● What is expected
Write each of the records out again exactly.

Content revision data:
════════════════════
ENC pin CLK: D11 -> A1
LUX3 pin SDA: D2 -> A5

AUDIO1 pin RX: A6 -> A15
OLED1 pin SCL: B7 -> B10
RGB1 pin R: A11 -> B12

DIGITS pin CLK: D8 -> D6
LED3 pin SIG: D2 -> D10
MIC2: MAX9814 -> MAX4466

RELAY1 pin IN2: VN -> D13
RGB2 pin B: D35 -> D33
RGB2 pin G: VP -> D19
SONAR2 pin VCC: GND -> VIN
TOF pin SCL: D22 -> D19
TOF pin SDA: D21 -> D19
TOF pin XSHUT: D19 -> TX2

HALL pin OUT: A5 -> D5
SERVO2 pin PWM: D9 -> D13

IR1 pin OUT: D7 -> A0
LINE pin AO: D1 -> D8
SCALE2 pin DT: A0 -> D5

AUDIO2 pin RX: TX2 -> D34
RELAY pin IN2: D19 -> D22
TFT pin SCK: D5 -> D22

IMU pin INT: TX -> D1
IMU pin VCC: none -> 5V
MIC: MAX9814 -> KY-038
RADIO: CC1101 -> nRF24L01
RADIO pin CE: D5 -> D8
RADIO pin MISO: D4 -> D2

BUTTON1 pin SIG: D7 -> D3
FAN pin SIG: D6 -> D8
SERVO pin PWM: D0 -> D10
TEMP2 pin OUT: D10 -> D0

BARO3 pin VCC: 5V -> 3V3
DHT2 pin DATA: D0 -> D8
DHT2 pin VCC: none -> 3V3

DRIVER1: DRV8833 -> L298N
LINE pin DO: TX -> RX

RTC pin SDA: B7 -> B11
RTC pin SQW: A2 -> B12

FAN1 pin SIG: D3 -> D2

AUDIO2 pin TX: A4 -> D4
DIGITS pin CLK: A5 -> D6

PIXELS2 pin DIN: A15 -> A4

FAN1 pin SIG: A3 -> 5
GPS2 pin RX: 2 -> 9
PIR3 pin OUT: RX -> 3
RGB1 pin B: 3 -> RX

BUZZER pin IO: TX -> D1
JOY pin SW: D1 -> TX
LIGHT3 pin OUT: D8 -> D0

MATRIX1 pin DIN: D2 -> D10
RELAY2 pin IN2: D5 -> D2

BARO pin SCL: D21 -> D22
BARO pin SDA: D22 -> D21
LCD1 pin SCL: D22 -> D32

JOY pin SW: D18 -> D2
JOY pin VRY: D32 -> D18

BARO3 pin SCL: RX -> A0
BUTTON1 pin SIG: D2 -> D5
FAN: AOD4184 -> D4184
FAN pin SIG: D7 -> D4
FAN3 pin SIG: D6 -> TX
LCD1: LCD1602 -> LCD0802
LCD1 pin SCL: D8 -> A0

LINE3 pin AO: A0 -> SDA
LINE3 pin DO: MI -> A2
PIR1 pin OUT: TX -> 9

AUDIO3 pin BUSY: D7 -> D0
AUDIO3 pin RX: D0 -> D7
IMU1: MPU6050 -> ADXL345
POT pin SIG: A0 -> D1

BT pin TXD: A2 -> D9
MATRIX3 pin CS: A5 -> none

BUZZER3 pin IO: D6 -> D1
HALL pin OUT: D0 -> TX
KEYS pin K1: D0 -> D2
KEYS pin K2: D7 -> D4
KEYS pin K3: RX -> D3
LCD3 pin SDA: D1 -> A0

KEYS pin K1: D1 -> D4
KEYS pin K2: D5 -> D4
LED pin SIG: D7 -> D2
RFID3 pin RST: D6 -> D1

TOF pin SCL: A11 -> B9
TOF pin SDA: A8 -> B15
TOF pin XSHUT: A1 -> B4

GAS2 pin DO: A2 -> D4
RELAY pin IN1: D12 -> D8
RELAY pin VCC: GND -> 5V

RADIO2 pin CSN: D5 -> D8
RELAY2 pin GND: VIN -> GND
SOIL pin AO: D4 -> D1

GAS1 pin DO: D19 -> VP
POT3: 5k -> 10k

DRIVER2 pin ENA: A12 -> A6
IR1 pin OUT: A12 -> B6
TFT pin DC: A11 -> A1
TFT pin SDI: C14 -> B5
════════════════════
● Task output
ENC pin CLK: D11 -> A1
LUX3 pin SDA: D2 -> A5

AUDIO1 pin RX: A6 -> A15
OLED1 pin SCL: B7 -> B10
RGB1 pin R: A11 -> B12

DIGITS pin CLK: D8 -> D6
LED3 pin SIG: D2 -> D10
MIC2: MAX9814 -> MAX4466

RELAY1 pin IN2: VN -> D13
RGB2 pin B: D35 -> D33
RGB2 pin G: VP -> D19
SONAR2 pin VCC: GND -> VIN
TOF pin SCL: D22 -> D19
TOF pin SDA: D21 -> D19
TOF pin XSHUT: D19 -> TX2

HALL pin OUT: A5 -> D5
SERVO2 pin PWM: D9 -> D13

IR1 pin OUT: D7 -> A0
LINE pin AO: D1 -> D8
SCALE2 pin DT: A0 -> D5

AUDIO2 pin RX: TX2 -> D34
RELAY pin IN2: D19 -> D22
TFT pin SCK: D5 -> D22

IMU pin INT: TX -> D1
IMU pin VCC: none -> 5V
MIC: MAX9814 -> KY-038
RADIO: CC1101 -> nRF24L01
RADIO pin CE: D5 -> D8
RADIO pin MISO: D4 -> D2

BUTTON1 pin SIG: D7 -> D3
FAN pin SIG: D6 -> D8
SERVO pin PWM: D0 -> D10
TEMP2 pin OUT: D10 -> D0

BARO3 pin VCC: 5V -> 3V3
DHT2 pin DATA: D0 -> D8
DHT2 pin VCC: none -> 3V3

DRIVER1: DRV8833 -> L298N
LINE pin DO: TX -> RX

RTC pin SDA: B7 -> B11
RTC pin SQW: A2 -> B12

FAN1 pin SIG: D3 -> D2

AUDIO2 pin TX: A4 -> D4
DIGITS pin CLK: A5 -> D6

PIXELS2 pin DIN: A15 -> A4

FAN1 pin SIG: A3 -> 5
GPS2 pin RX: 2 -> 9
PIR3 pin OUT: RX -> 3
RGB1 pin B: 3 -> RX

BUZZER pin IO: TX -> D1
JOY pin SW: D1 -> TX
LIGHT3 pin OUT: D8 -> D0

MATRIX1 pin DIN: D2 -> D10
RELAY2 pin IN2: D5 -> D2

BARO pin SCL: D21 -> D22
BARO pin SDA: D22 -> D21
LCD1 pin SCL: D22 -> D32

JOY pin SW: D18 -> D2
JOY pin VRY: D32 -> D18

BARO3 pin SCL: RX -> A0
BUTTON1 pin SIG: D2 -> D5
FAN: AOD4184 -> D4184
FAN pin SIG: D7 -> D4
FAN3 pin SIG: D6 -> TX
LCD1: LCD1602 -> LCD0802
LCD1 pin SCL: D8 -> A0

LINE3 pin AO: A0 -> SDA
LINE3 pin DO: MI -> A2
PIR1 pin OUT: TX -> 9

AUDIO3 pin BUSY: D7 -> D0
AUDIO3 pin RX: D0 -> D7
IMU1: MPU6050 -> ADXL345
POT pin SIG: A0 -> D1

BT pin TXD: A2 -> D9
MATRIX3 pin CS: A5 -> none

BUZZER3 pin IO: D6 -> D1
HALL pin OUT: D0 -> TX
KEYS pin K1: D0 -> D2
KEYS pin K2: D7 -> D4
KEYS pin K3: RX -> D3
LCD3 pin SDA: D1 -> A0

KEYS pin K1: D1 -> D4
KEYS pin K2: D5 -> D4
LED pin SIG: D7 -> D2
RFID3 pin RST: D6 -> D1

TOF pin SCL: A11 -> B9
TOF pin SDA: A8 -> B15
TOF pin XSHUT: A1 -> B4

GAS2 pin DO: A2 -> D4
RELAY pin IN1: D12 -> D8
RELAY pin VCC: GND -> 5V

RADIO2 pin CSN: D5 -> D8
RELAY2 pin GND: VIN -> GND
SOIL pin AO: D4 -> D1

GAS1 pin DO: D19 -> VP
POT3: 5k -> 10k

DRIVER2 pin ENA: A12 -> A6
IR1 pin OUT: A12 -> B6
TFT pin DC: A11 -> A1
TFT pin SDI: C14 -> B5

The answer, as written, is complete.